** WORKING DATA follows **
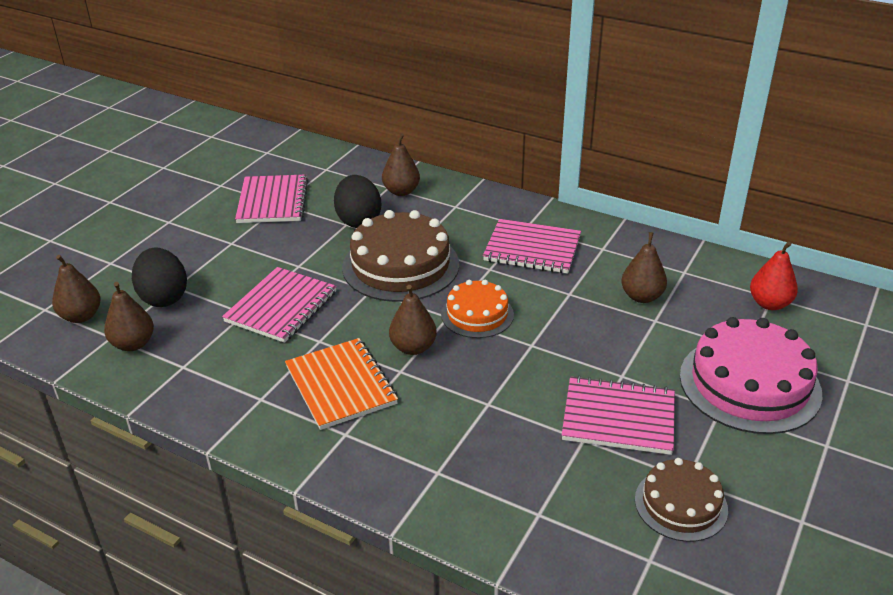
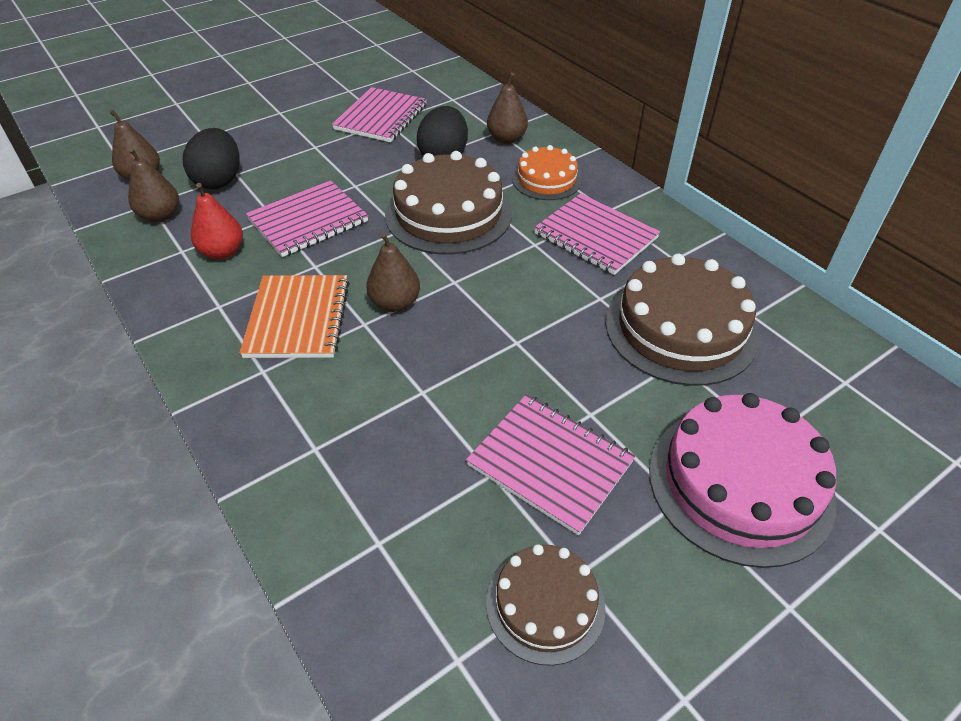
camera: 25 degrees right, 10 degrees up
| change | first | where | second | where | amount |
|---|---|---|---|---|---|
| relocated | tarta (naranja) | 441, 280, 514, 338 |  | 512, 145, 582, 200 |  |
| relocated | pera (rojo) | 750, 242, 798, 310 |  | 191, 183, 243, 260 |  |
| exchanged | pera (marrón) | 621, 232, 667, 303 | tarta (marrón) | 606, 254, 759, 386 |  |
** End of WORKING DATA **
**PROBLEM TO WORK ON:**
The answer must consist of every line above that contains the word "pera".

**SOLUTION TO THIS PROBLEM:**
| relocated | pera (rojo) | 750, 242, 798, 310 |  | 191, 183, 243, 260 |  |
| exchanged | pera (marrón) | 621, 232, 667, 303 | tarta (marrón) | 606, 254, 759, 386 |  |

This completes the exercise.